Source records
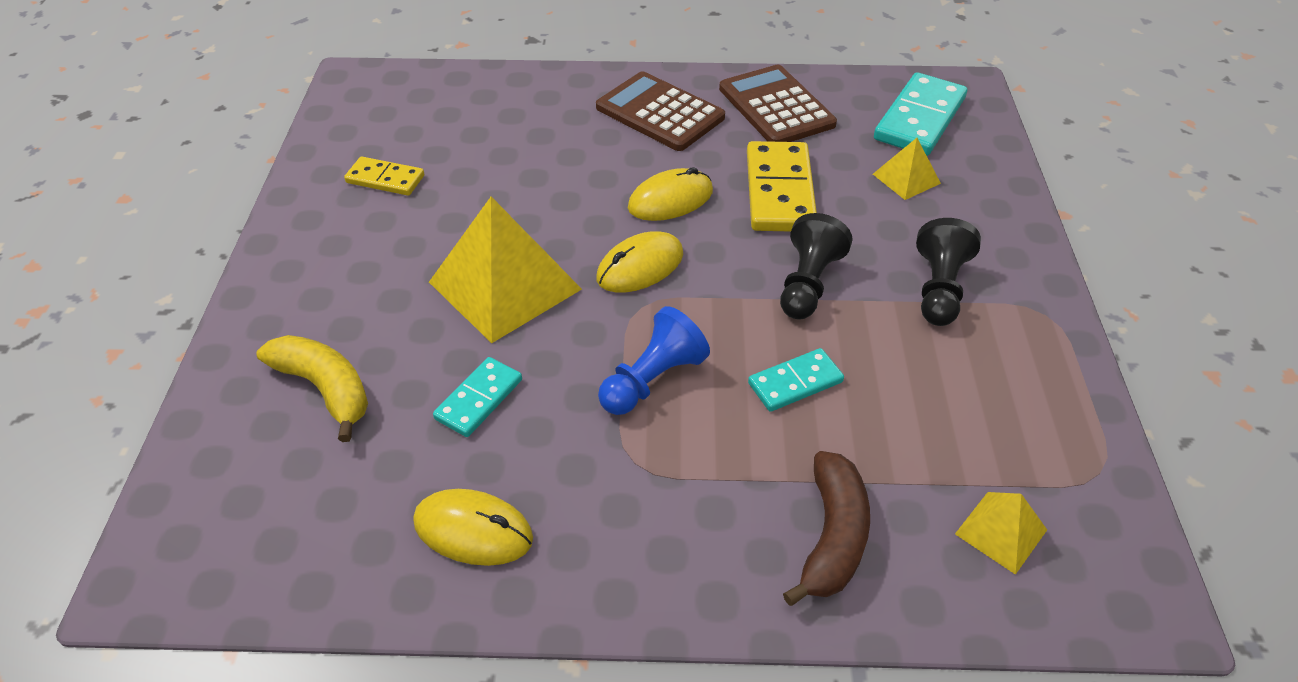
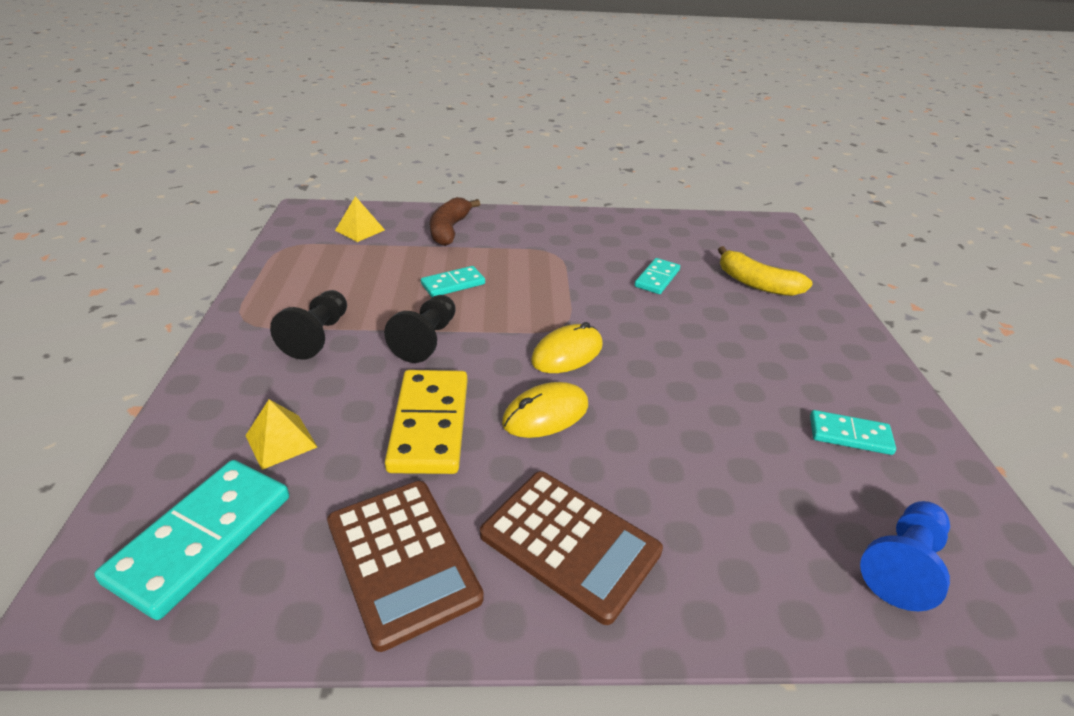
camera: 175 degrees right, 10 degrees down
(385, 179) = (850, 435): yellow domino -> turquoise domino
(473, 530) = (633, 234): yellow mouse -> none
(505, 285) = (673, 339): yellow pyramid -> none
(652, 380) = (548, 286): blue pawn -> blue pawn (902, 565)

## What is being asked
From the first line to the last, output the data exactly; skip any pictures.

## Response for this exercise
camera: 175 degrees right, 10 degrees down
(385, 179) = (850, 435): yellow domino -> turquoise domino
(473, 530) = (633, 234): yellow mouse -> none
(505, 285) = (673, 339): yellow pyramid -> none
(652, 380) = (548, 286): blue pawn -> blue pawn (902, 565)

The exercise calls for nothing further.